Problem statement:
Could you return, exactly as written, only the lines from the one holding "black ball: 6 -> 8" through the final line of the records below?

(Object state change records)

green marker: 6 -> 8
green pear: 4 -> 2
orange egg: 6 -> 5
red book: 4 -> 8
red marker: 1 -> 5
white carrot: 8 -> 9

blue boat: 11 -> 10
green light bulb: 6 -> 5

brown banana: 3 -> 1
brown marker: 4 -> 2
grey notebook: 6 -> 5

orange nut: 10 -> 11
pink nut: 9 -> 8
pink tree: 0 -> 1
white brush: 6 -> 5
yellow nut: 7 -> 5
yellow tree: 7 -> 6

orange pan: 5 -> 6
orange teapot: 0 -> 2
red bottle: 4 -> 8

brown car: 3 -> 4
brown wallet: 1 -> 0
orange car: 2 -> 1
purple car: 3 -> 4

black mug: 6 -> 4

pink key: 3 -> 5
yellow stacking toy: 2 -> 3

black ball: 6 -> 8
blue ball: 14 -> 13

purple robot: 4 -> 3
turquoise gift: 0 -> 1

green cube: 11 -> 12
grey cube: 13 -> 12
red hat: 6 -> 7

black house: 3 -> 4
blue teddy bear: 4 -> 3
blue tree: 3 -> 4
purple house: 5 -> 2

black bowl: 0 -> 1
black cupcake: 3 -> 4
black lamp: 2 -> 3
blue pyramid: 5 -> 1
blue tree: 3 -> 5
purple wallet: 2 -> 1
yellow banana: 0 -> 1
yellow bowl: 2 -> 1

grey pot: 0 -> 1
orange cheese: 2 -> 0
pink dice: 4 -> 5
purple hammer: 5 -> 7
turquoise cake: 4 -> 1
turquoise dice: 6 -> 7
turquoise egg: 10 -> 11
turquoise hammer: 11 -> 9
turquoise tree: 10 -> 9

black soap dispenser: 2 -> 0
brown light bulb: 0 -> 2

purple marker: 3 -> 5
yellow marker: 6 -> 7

Written solution:
black ball: 6 -> 8
blue ball: 14 -> 13

purple robot: 4 -> 3
turquoise gift: 0 -> 1

green cube: 11 -> 12
grey cube: 13 -> 12
red hat: 6 -> 7

black house: 3 -> 4
blue teddy bear: 4 -> 3
blue tree: 3 -> 4
purple house: 5 -> 2

black bowl: 0 -> 1
black cupcake: 3 -> 4
black lamp: 2 -> 3
blue pyramid: 5 -> 1
blue tree: 3 -> 5
purple wallet: 2 -> 1
yellow banana: 0 -> 1
yellow bowl: 2 -> 1

grey pot: 0 -> 1
orange cheese: 2 -> 0
pink dice: 4 -> 5
purple hammer: 5 -> 7
turquoise cake: 4 -> 1
turquoise dice: 6 -> 7
turquoise egg: 10 -> 11
turquoise hammer: 11 -> 9
turquoise tree: 10 -> 9

black soap dispenser: 2 -> 0
brown light bulb: 0 -> 2

purple marker: 3 -> 5
yellow marker: 6 -> 7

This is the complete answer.